問題 - 以下の項目のうち、「Skip」という語を含む行は何行ありますか？数だけを答えてください。
::::
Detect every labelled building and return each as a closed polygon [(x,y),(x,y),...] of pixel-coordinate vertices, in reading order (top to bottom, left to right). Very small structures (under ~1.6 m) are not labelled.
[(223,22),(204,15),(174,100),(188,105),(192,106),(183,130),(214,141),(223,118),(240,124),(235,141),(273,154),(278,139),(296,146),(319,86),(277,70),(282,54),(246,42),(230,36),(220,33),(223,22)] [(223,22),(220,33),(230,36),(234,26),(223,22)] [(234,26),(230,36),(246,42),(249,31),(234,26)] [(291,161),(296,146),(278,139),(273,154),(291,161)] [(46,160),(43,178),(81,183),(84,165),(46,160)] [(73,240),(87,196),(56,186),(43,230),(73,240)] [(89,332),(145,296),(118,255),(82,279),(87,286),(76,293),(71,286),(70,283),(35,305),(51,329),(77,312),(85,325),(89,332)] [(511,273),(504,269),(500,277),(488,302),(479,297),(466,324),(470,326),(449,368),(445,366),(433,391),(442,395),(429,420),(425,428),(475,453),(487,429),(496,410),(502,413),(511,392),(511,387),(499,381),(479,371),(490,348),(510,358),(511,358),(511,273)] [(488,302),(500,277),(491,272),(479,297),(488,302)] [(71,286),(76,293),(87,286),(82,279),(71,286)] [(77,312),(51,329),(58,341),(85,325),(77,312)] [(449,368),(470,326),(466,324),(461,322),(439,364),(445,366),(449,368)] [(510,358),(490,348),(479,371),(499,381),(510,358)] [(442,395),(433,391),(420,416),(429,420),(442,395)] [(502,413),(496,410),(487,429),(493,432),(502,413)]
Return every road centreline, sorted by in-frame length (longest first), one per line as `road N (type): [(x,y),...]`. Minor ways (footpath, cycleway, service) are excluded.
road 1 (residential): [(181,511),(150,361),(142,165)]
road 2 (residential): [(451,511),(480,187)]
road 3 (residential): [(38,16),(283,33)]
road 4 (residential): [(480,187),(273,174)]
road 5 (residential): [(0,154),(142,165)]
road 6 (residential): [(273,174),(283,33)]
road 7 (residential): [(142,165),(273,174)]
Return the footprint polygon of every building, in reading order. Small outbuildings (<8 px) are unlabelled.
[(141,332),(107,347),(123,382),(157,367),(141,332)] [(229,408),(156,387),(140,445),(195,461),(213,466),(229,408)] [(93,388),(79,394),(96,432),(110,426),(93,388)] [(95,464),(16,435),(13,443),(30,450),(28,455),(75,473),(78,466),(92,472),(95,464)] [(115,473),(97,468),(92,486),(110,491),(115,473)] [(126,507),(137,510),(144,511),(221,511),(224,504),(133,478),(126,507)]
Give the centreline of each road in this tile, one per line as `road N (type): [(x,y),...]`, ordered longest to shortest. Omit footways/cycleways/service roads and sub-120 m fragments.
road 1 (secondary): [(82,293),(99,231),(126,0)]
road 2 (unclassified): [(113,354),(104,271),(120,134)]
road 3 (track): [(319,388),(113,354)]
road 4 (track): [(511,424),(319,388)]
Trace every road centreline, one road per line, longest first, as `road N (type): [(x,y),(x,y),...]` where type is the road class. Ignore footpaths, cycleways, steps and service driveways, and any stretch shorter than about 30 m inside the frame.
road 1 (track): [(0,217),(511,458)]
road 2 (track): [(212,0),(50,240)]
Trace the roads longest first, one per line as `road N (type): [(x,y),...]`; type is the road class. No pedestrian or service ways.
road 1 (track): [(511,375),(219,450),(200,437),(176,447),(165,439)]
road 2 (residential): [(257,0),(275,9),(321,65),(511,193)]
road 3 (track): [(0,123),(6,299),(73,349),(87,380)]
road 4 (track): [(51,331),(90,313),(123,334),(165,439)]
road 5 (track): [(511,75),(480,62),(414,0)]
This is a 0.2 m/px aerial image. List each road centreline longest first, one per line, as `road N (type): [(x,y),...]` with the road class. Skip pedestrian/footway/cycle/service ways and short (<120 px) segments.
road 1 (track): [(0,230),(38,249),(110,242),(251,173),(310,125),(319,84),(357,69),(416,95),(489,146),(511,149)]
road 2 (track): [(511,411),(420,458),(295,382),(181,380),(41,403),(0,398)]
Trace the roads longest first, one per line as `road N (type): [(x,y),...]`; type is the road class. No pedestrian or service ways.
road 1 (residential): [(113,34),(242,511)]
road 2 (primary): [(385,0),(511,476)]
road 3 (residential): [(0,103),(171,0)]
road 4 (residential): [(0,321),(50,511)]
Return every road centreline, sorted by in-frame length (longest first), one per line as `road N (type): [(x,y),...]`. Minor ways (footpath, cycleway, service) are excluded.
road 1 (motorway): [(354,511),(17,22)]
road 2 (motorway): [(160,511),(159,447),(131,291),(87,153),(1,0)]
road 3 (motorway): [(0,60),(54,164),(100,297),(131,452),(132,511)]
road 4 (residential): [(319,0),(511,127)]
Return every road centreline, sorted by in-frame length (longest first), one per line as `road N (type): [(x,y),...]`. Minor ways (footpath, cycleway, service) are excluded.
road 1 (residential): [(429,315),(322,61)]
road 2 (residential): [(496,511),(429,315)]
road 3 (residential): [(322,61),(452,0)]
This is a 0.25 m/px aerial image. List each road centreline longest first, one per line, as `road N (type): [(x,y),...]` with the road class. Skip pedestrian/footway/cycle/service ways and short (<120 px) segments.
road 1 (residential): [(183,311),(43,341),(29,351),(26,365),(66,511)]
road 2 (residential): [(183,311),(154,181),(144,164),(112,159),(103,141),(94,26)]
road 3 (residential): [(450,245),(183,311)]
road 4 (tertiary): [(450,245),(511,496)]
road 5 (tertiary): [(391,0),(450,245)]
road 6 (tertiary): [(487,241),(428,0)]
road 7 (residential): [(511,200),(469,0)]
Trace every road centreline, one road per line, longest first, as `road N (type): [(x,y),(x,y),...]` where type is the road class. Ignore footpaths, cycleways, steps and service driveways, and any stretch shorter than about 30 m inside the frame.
::::
この問題の解答 - 2